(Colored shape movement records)
== Segment start ==

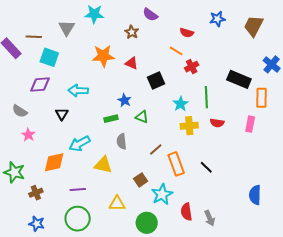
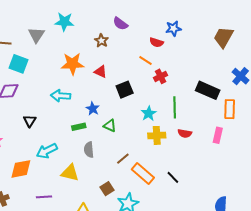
blue star: (217, 19) -> (173, 28), moved
cyan arrow: (78, 91) -> (61, 96), moved
orange rectangle: (176, 164) -> (143, 173), turned -30

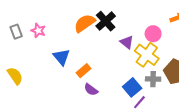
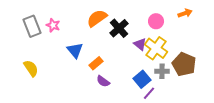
black cross: (106, 21) -> (119, 28), moved
gray rectangle: (16, 32) -> (32, 26), size x1.5
pink circle: (153, 34) -> (156, 21), moved
purple triangle: (127, 42) -> (140, 44), moved

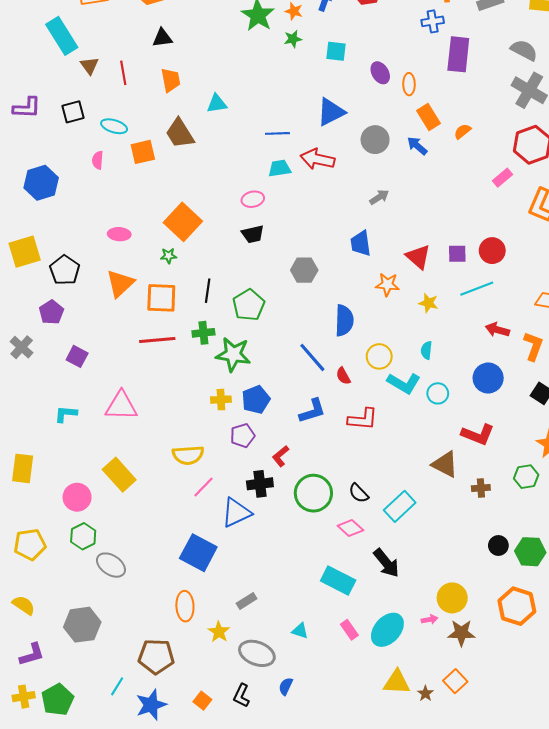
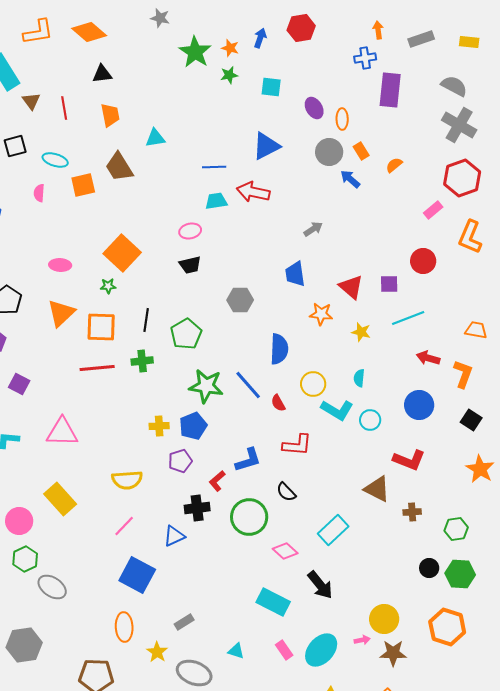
orange rectangle: (429, 117) -> (361, 151), size x0.7
gray circle: (375, 140) -> (329, 152), moved
red circle: (492, 251) -> (423, 261), moved
green star: (233, 354) -> (206, 386), moved
blue L-shape: (312, 411) -> (248, 460), moved
green hexagon: (526, 477) -> (456, 529), moved
pink line: (203, 487) -> (124, 526), moved
black semicircle: (359, 493) -> (286, 492), moved
blue triangle: (236, 513) -> (174, 536), size x0.7

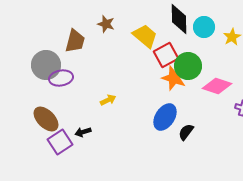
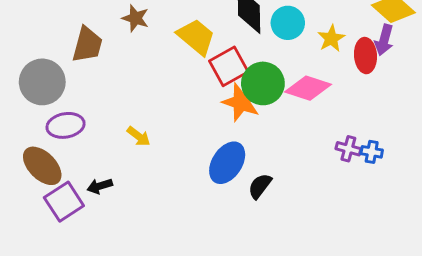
purple ellipse: (61, 78) -> (66, 125), moved
pink diamond: (217, 86) -> (308, 88), moved
yellow arrow: (108, 100) -> (139, 136), turned 63

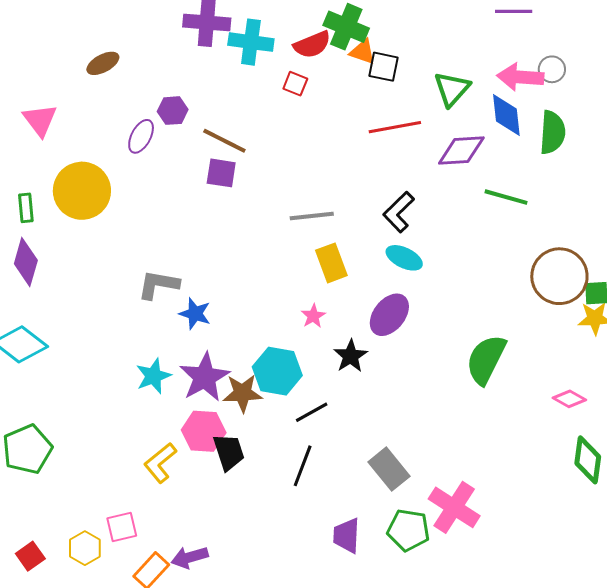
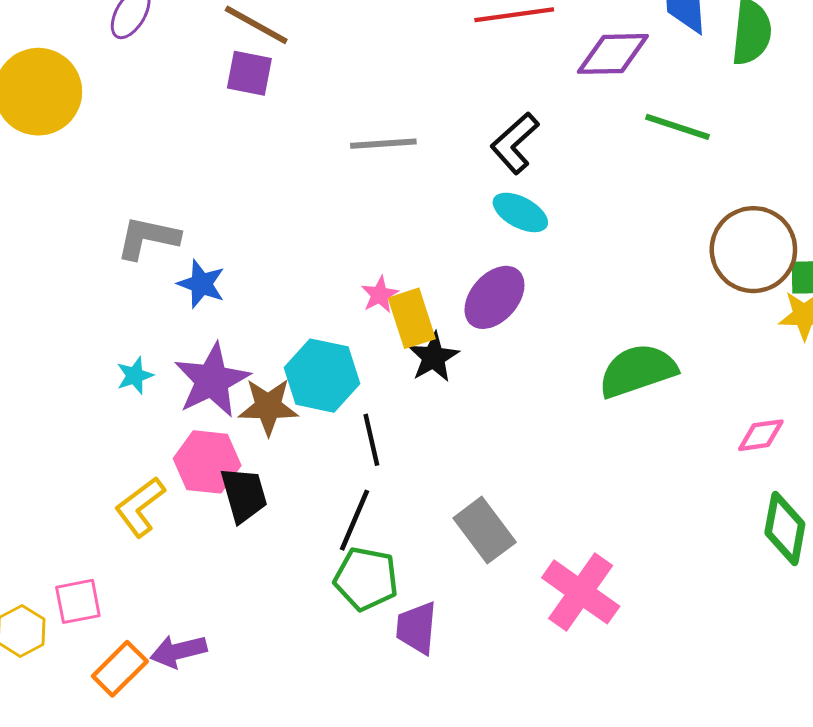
yellow rectangle: (331, 263) -> (412, 318), moved
green semicircle: (486, 359) -> (638, 371), turned 42
cyan star: (153, 376) -> (135, 376), size x0.7
pink diamond: (569, 399) -> (761, 435), turned -40
black line: (312, 412) -> (371, 440), turned -76
green pentagon: (408, 530) -> (366, 579), moved

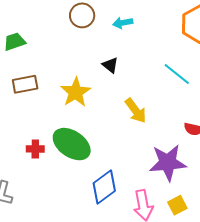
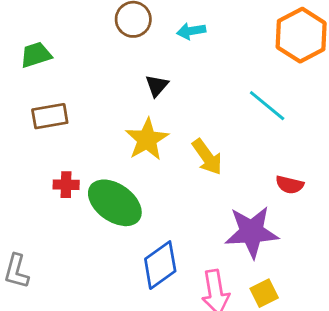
black triangle: (110, 65) -> (157, 86), moved, turned 30
yellow star: (76, 92) -> (147, 139), moved
red cross: (35, 149) -> (66, 185), moved

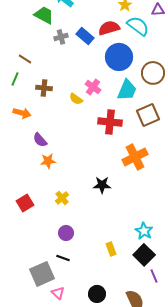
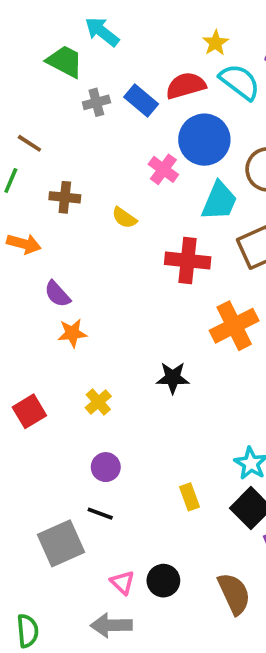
pink cross: (93, 87) -> (163, 169), moved
pink triangle: (58, 293) -> (122, 582), moved

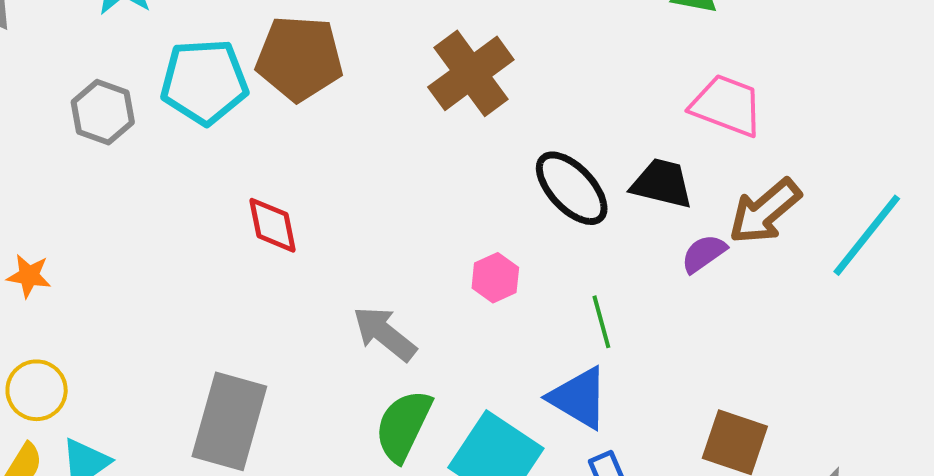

== Segment end ==

The lines to retype run from the one containing "pink cross: (93, 87) -> (163, 169), moved" through the last line of the records above; write them exactly and skip the pictures.

pink cross: (93, 87) -> (163, 169), moved
pink triangle: (58, 293) -> (122, 582), moved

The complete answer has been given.